PROBLEM —
Whenever a line in the entries below contains "none", copy that line.

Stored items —
»»

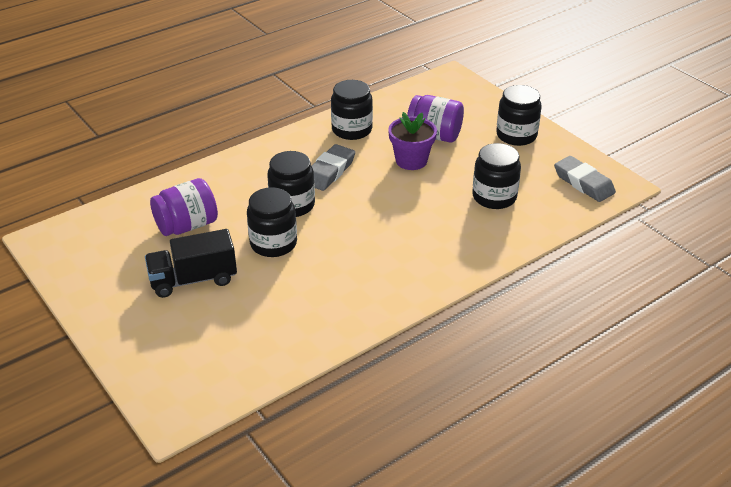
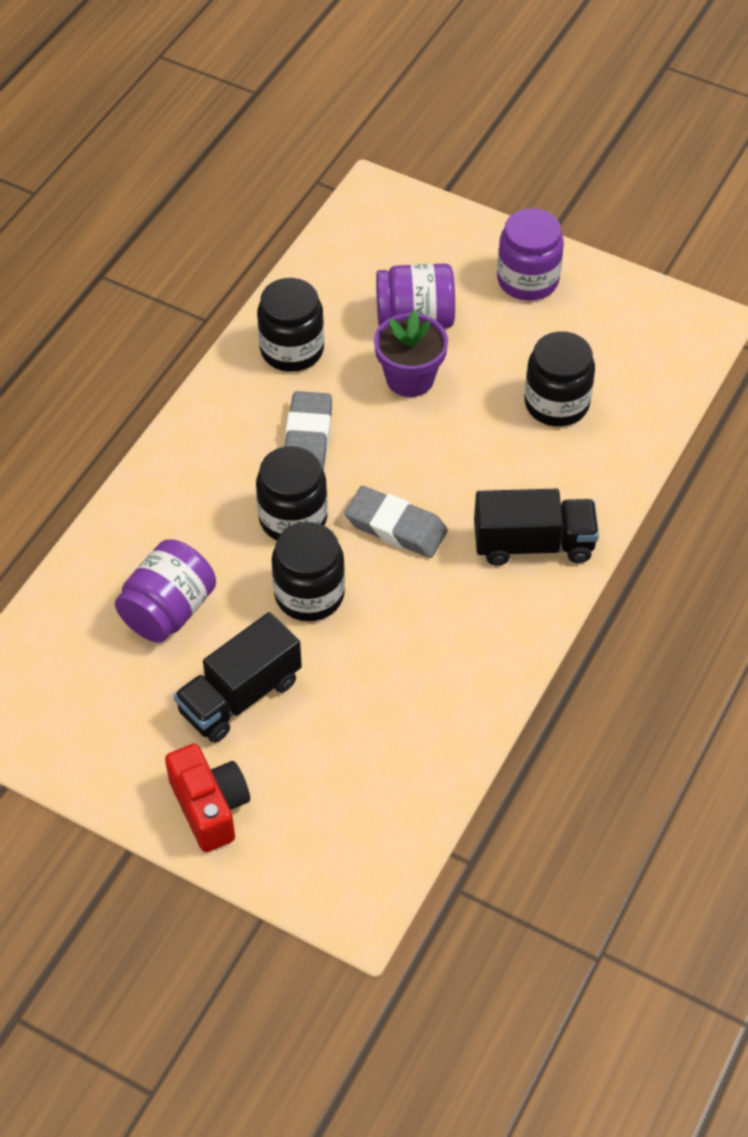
camera: 25 degrees left, 15 degrees up
(130, 329) = (210, 807): none -> red camera
(430, 261) = (533, 544): none -> black truck
(516, 135) = (527, 280): black jar -> purple jar
(583, 183) = (659, 336): grey eraser -> grey eraser (396, 527)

««

RESPONSE FOR THIS EXERCISE —
(130, 329) = (210, 807): none -> red camera
(430, 261) = (533, 544): none -> black truck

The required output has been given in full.